Information shown:
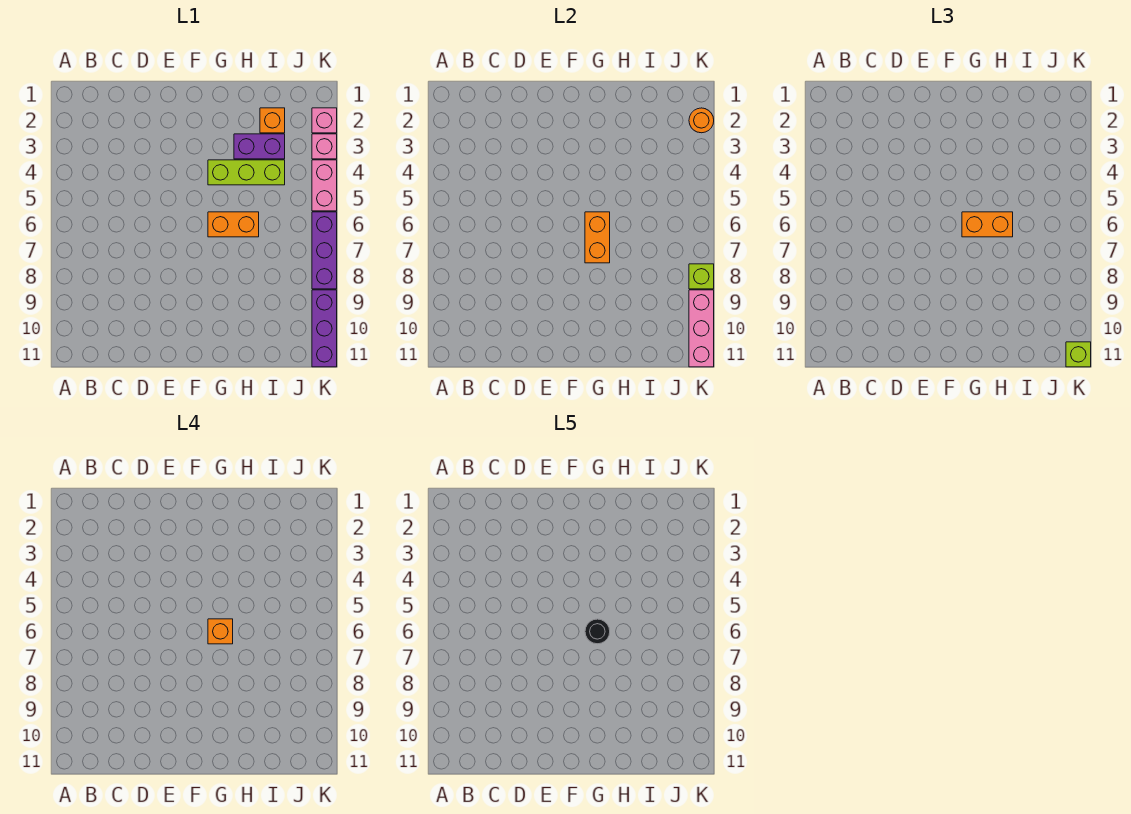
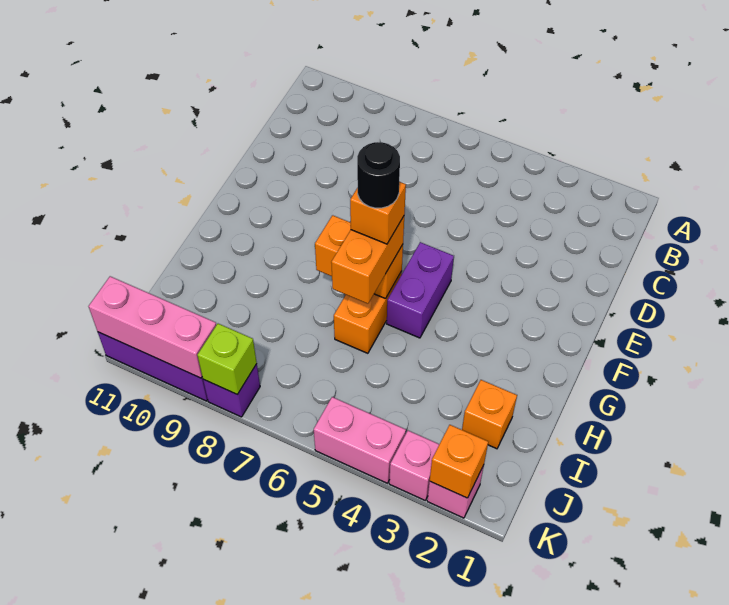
lime brick G4:I4 level 1 -> none
purple brick H3:I3 level 1 -> purple brick F5:G5 level 1
orange round brick K2 level 2 -> orange brick K2 level 2
purple brick K6:K8 level 1 -> purple brick K8 level 1
lime brick K11 level 3 -> none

Your objective: Copy every entry exactly, leaving out the pictures.

Exercise answer:
lime brick G4:I4 level 1 -> none
purple brick H3:I3 level 1 -> purple brick F5:G5 level 1
orange round brick K2 level 2 -> orange brick K2 level 2
purple brick K6:K8 level 1 -> purple brick K8 level 1
lime brick K11 level 3 -> none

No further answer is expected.